| Coordinate-based change listings |
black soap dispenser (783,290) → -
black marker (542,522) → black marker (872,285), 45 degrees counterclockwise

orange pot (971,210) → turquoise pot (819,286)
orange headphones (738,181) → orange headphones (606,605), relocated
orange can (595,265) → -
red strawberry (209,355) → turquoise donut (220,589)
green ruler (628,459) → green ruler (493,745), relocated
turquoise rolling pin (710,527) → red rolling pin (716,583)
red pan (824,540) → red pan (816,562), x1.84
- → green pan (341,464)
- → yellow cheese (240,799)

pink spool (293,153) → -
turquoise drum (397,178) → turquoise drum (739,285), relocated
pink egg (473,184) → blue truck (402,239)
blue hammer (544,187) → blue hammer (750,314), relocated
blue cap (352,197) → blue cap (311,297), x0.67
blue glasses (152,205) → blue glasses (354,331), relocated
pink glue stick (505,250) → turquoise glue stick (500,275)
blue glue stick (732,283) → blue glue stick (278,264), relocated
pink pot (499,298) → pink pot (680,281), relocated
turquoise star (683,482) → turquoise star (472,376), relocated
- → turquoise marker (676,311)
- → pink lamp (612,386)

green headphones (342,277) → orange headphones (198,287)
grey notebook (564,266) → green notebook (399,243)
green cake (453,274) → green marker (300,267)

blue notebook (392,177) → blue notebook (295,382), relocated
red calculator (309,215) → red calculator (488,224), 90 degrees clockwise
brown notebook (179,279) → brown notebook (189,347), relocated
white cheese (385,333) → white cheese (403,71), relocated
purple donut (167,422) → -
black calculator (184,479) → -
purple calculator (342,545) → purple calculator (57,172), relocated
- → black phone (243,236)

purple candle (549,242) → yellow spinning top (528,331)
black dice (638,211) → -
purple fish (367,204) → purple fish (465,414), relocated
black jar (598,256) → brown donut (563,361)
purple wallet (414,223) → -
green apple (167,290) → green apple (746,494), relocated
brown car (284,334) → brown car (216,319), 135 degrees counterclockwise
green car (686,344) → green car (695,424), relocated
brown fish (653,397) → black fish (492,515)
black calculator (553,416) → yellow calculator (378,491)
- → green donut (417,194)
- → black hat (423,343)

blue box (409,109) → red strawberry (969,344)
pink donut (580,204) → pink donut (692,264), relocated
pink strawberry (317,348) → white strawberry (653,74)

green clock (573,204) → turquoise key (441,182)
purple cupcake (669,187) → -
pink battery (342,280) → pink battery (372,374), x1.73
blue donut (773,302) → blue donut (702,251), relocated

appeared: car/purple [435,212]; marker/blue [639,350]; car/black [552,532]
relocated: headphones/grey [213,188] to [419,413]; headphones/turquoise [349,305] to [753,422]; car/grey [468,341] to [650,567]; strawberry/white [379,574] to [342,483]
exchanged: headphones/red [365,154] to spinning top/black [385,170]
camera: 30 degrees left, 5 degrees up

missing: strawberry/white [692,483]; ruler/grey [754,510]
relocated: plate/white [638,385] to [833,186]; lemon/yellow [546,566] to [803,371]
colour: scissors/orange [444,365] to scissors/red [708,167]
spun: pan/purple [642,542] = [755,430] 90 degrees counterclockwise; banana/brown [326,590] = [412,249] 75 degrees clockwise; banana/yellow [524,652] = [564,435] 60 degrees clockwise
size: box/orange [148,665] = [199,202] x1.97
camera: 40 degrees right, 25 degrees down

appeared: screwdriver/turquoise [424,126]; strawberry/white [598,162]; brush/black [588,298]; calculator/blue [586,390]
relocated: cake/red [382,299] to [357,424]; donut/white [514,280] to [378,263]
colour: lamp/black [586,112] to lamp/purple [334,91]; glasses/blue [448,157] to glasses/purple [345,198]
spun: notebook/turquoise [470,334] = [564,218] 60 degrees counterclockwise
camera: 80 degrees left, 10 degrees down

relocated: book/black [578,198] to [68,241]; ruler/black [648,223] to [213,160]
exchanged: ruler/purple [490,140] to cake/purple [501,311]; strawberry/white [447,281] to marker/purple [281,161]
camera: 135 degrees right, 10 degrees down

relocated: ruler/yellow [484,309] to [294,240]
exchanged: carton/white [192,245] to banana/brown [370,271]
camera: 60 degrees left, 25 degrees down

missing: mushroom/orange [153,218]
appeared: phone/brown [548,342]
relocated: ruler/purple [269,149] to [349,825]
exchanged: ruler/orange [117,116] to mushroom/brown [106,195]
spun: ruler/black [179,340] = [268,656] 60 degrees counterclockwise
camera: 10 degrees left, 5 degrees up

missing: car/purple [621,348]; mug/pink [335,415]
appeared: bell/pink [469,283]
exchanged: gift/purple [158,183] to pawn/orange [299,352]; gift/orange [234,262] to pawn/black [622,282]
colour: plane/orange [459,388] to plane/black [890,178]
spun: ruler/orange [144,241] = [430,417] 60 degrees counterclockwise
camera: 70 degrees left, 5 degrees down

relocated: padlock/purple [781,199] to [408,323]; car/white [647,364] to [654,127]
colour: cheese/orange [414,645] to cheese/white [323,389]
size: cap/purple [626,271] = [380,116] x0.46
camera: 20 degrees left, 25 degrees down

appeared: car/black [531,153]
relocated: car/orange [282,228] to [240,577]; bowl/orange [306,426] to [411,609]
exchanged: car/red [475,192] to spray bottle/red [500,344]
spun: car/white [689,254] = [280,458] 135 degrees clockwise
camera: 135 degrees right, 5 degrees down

| ABOUT THIS TASK |
All the lines above should come back exactly as written.

| SOLUTION |
black soap dispenser (783,290) → -
black marker (542,522) → black marker (872,285), 45 degrees counterclockwise

orange pot (971,210) → turquoise pot (819,286)
orange headphones (738,181) → orange headphones (606,605), relocated
orange can (595,265) → -
red strawberry (209,355) → turquoise donut (220,589)
green ruler (628,459) → green ruler (493,745), relocated
turquoise rolling pin (710,527) → red rolling pin (716,583)
red pan (824,540) → red pan (816,562), x1.84
- → green pan (341,464)
- → yellow cheese (240,799)

pink spool (293,153) → -
turquoise drum (397,178) → turquoise drum (739,285), relocated
pink egg (473,184) → blue truck (402,239)
blue hammer (544,187) → blue hammer (750,314), relocated
blue cap (352,197) → blue cap (311,297), x0.67
blue glasses (152,205) → blue glasses (354,331), relocated
pink glue stick (505,250) → turquoise glue stick (500,275)
blue glue stick (732,283) → blue glue stick (278,264), relocated
pink pot (499,298) → pink pot (680,281), relocated
turquoise star (683,482) → turquoise star (472,376), relocated
- → turquoise marker (676,311)
- → pink lamp (612,386)

green headphones (342,277) → orange headphones (198,287)
grey notebook (564,266) → green notebook (399,243)
green cake (453,274) → green marker (300,267)

blue notebook (392,177) → blue notebook (295,382), relocated
red calculator (309,215) → red calculator (488,224), 90 degrees clockwise
brown notebook (179,279) → brown notebook (189,347), relocated
white cheese (385,333) → white cheese (403,71), relocated
purple donut (167,422) → -
black calculator (184,479) → -
purple calculator (342,545) → purple calculator (57,172), relocated
- → black phone (243,236)

purple candle (549,242) → yellow spinning top (528,331)
black dice (638,211) → -
purple fish (367,204) → purple fish (465,414), relocated
black jar (598,256) → brown donut (563,361)
purple wallet (414,223) → -
green apple (167,290) → green apple (746,494), relocated
brown car (284,334) → brown car (216,319), 135 degrees counterclockwise
green car (686,344) → green car (695,424), relocated
brown fish (653,397) → black fish (492,515)
black calculator (553,416) → yellow calculator (378,491)
- → green donut (417,194)
- → black hat (423,343)

blue box (409,109) → red strawberry (969,344)
pink donut (580,204) → pink donut (692,264), relocated
pink strawberry (317,348) → white strawberry (653,74)

green clock (573,204) → turquoise key (441,182)
purple cupcake (669,187) → -
pink battery (342,280) → pink battery (372,374), x1.73
blue donut (773,302) → blue donut (702,251), relocated

appeared: car/purple [435,212]; marker/blue [639,350]; car/black [552,532]
relocated: headphones/grey [213,188] to [419,413]; headphones/turquoise [349,305] to [753,422]; car/grey [468,341] to [650,567]; strawberry/white [379,574] to [342,483]
exchanged: headphones/red [365,154] to spinning top/black [385,170]
camera: 30 degrees left, 5 degrees up

missing: strawberry/white [692,483]; ruler/grey [754,510]
relocated: plate/white [638,385] to [833,186]; lemon/yellow [546,566] to [803,371]
colour: scissors/orange [444,365] to scissors/red [708,167]
spun: pan/purple [642,542] = [755,430] 90 degrees counterclockwise; banana/brown [326,590] = [412,249] 75 degrees clockwise; banana/yellow [524,652] = [564,435] 60 degrees clockwise
size: box/orange [148,665] = [199,202] x1.97
camera: 40 degrees right, 25 degrees down

appeared: screwdriver/turquoise [424,126]; strawberry/white [598,162]; brush/black [588,298]; calculator/blue [586,390]
relocated: cake/red [382,299] to [357,424]; donut/white [514,280] to [378,263]
colour: lamp/black [586,112] to lamp/purple [334,91]; glasses/blue [448,157] to glasses/purple [345,198]
spun: notebook/turquoise [470,334] = [564,218] 60 degrees counterclockwise
camera: 80 degrees left, 10 degrees down

relocated: book/black [578,198] to [68,241]; ruler/black [648,223] to [213,160]
exchanged: ruler/purple [490,140] to cake/purple [501,311]; strawberry/white [447,281] to marker/purple [281,161]
camera: 135 degrees right, 10 degrees down

relocated: ruler/yellow [484,309] to [294,240]
exchanged: carton/white [192,245] to banana/brown [370,271]
camera: 60 degrees left, 25 degrees down

missing: mushroom/orange [153,218]
appeared: phone/brown [548,342]
relocated: ruler/purple [269,149] to [349,825]
exchanged: ruler/orange [117,116] to mushroom/brown [106,195]
spun: ruler/black [179,340] = [268,656] 60 degrees counterclockwise
camera: 10 degrees left, 5 degrees up

missing: car/purple [621,348]; mug/pink [335,415]
appeared: bell/pink [469,283]
exchanged: gift/purple [158,183] to pawn/orange [299,352]; gift/orange [234,262] to pawn/black [622,282]
colour: plane/orange [459,388] to plane/black [890,178]
spun: ruler/orange [144,241] = [430,417] 60 degrees counterclockwise
camera: 70 degrees left, 5 degrees down

relocated: padlock/purple [781,199] to [408,323]; car/white [647,364] to [654,127]
colour: cheese/orange [414,645] to cheese/white [323,389]
size: cap/purple [626,271] = [380,116] x0.46
camera: 20 degrees left, 25 degrees down

appeared: car/black [531,153]
relocated: car/orange [282,228] to [240,577]; bowl/orange [306,426] to [411,609]
exchanged: car/red [475,192] to spray bottle/red [500,344]
spun: car/white [689,254] = [280,458] 135 degrees clockwise
camera: 135 degrees right, 5 degrees down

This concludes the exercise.